> [Material for this task]:

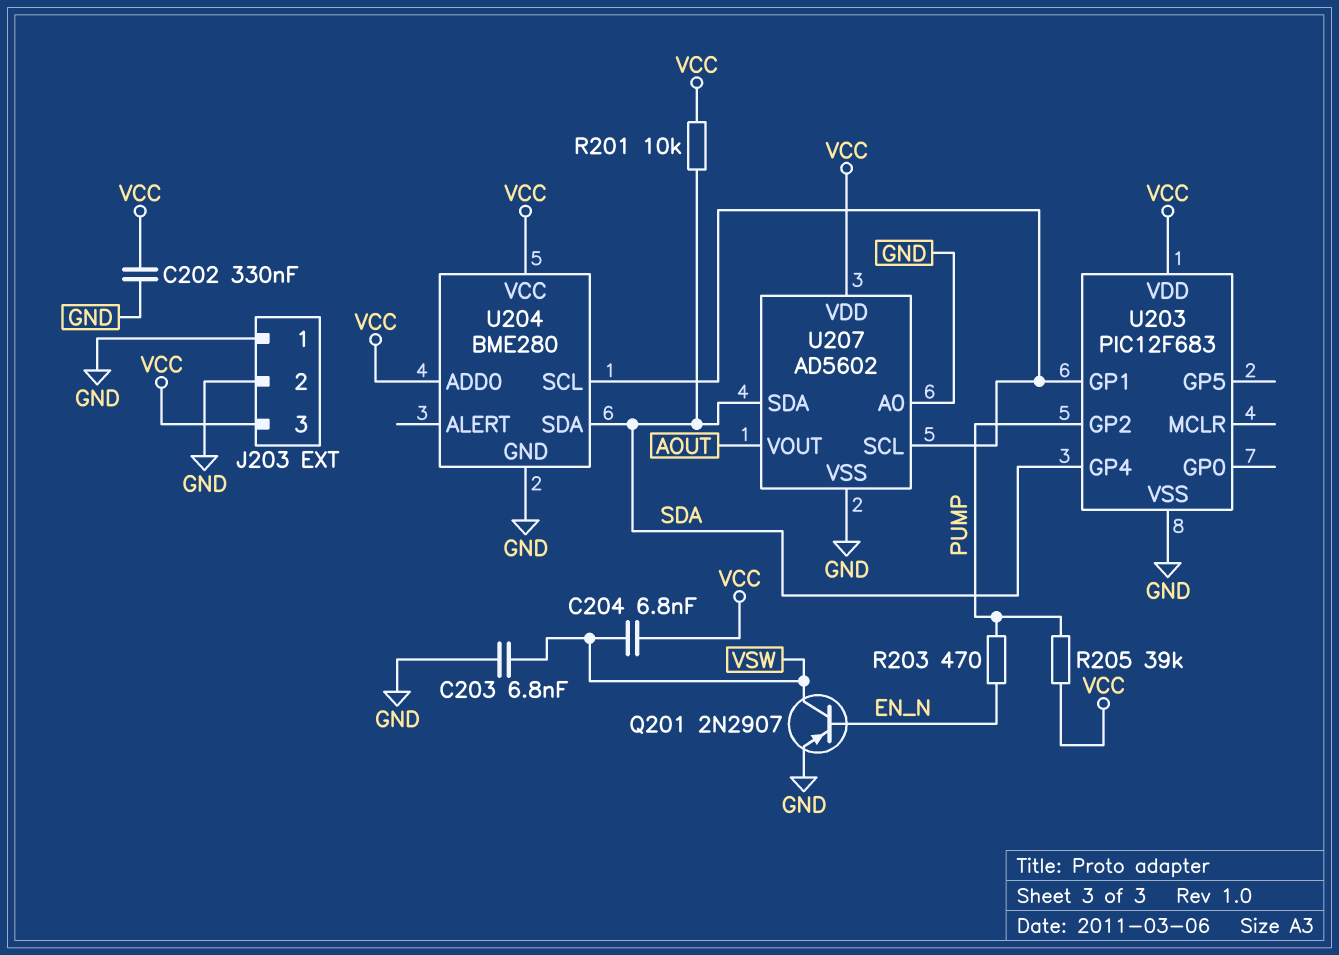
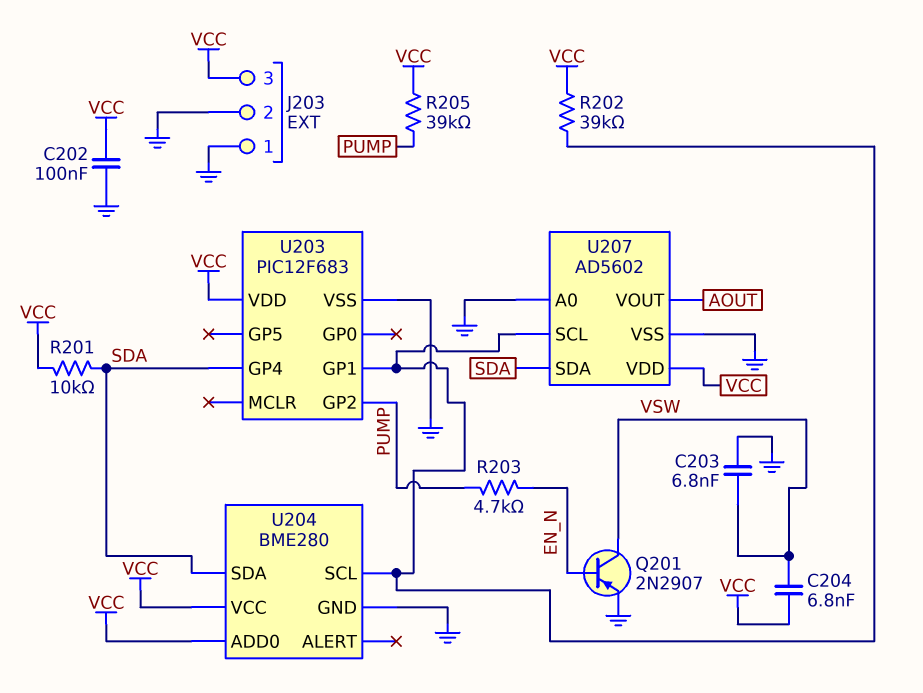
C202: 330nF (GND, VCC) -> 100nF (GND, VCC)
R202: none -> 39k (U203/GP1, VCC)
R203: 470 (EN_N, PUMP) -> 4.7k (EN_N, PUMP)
==
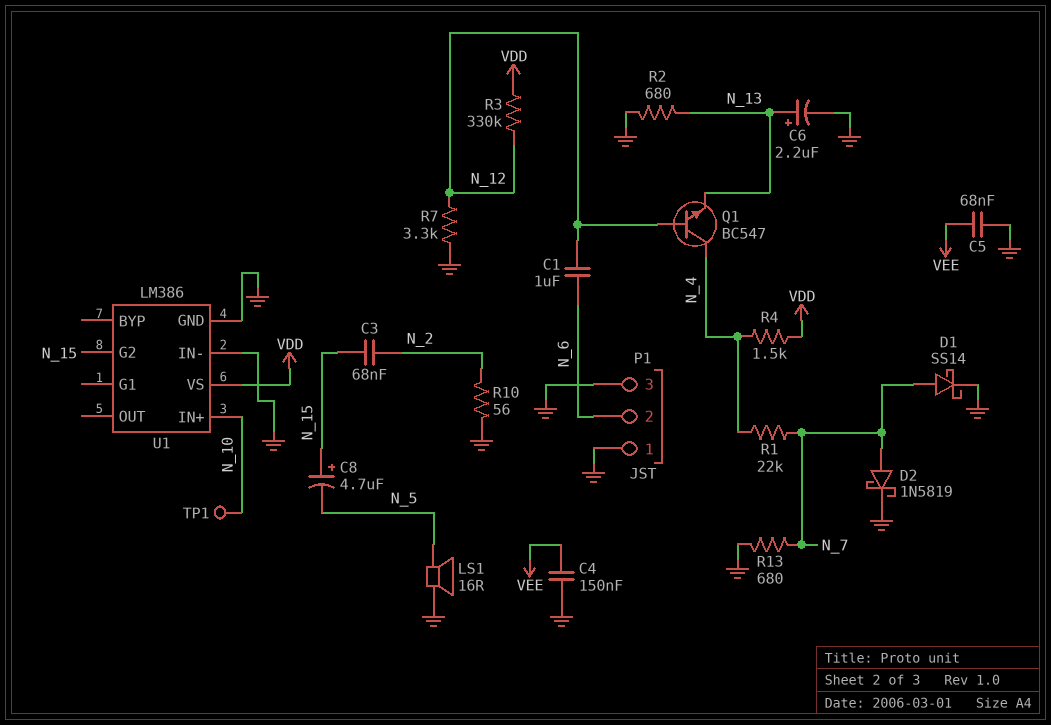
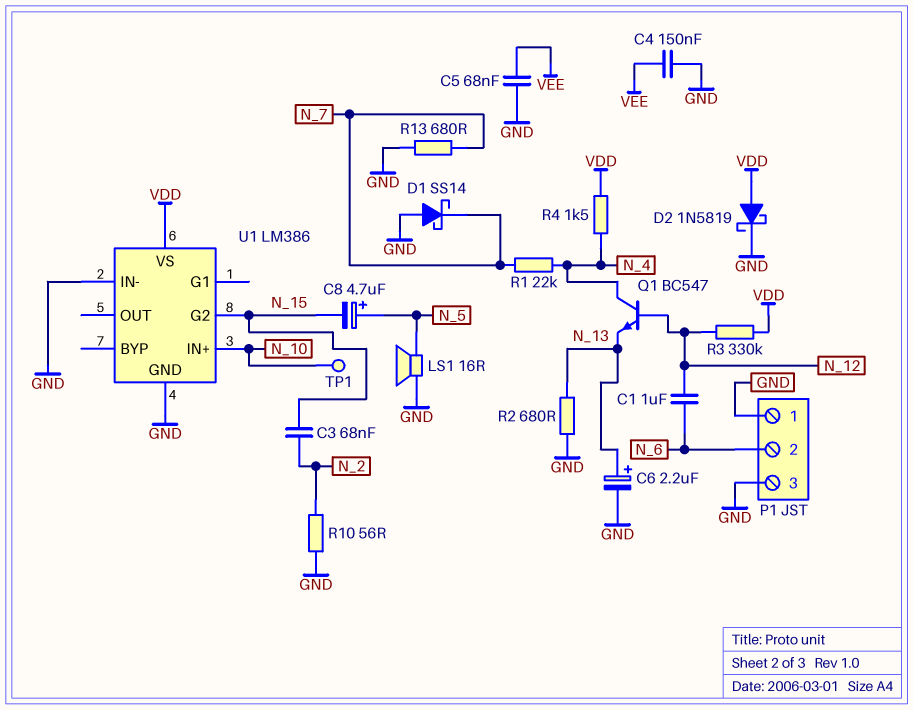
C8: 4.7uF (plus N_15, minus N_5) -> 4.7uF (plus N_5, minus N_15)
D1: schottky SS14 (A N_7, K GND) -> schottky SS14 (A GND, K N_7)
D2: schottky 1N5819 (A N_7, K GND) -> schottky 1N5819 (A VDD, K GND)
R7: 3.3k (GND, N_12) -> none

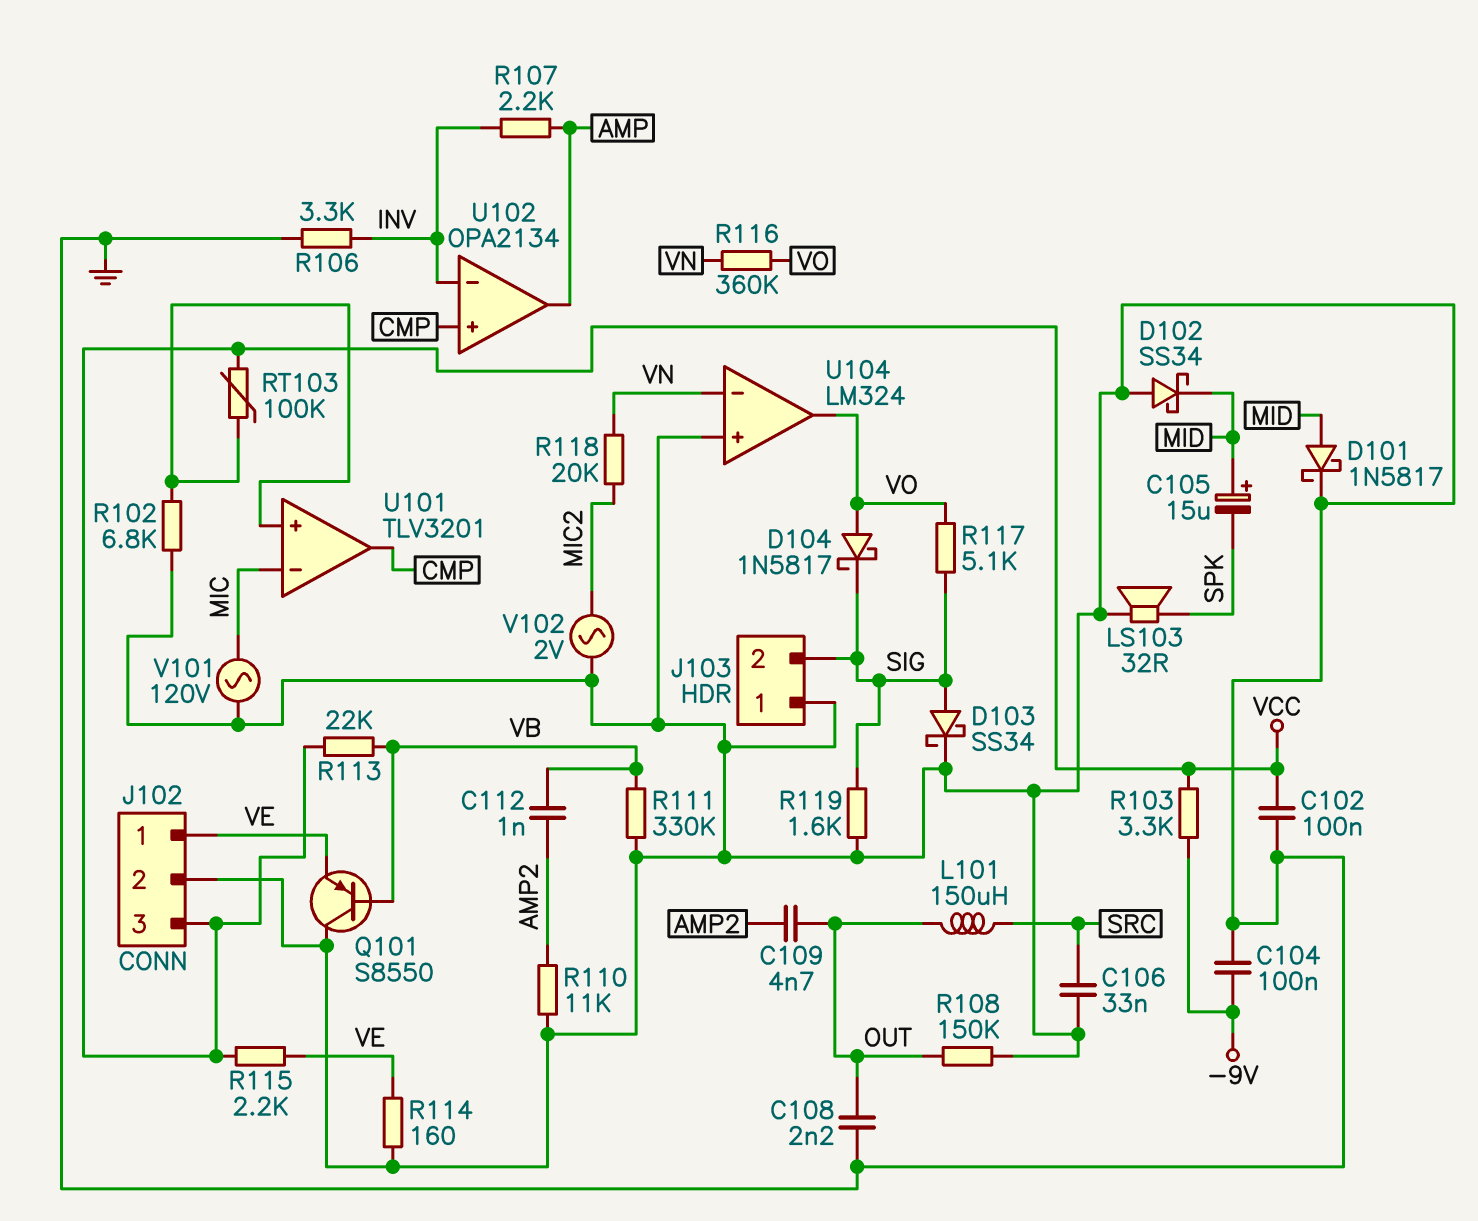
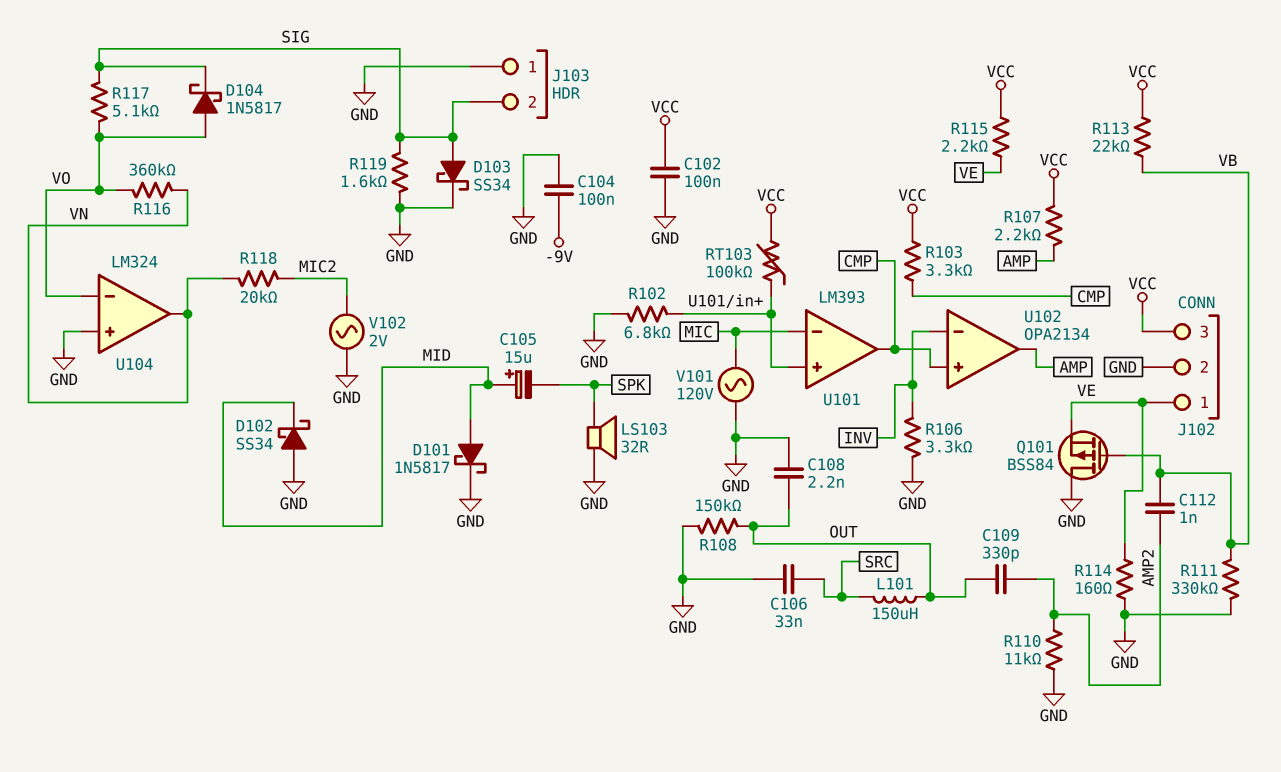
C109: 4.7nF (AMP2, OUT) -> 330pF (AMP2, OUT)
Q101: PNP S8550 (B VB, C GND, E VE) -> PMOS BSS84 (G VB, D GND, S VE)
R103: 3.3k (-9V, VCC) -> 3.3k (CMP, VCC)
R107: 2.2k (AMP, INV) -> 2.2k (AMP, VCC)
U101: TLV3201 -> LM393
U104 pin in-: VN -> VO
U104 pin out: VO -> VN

> [The problem]: Within the data above, find the lines that contain the word "schottky" and copy each of them.

> [Result of the exercise]:
D1: schottky SS14 (A N_7, K GND) -> schottky SS14 (A GND, K N_7)
D2: schottky 1N5819 (A N_7, K GND) -> schottky 1N5819 (A VDD, K GND)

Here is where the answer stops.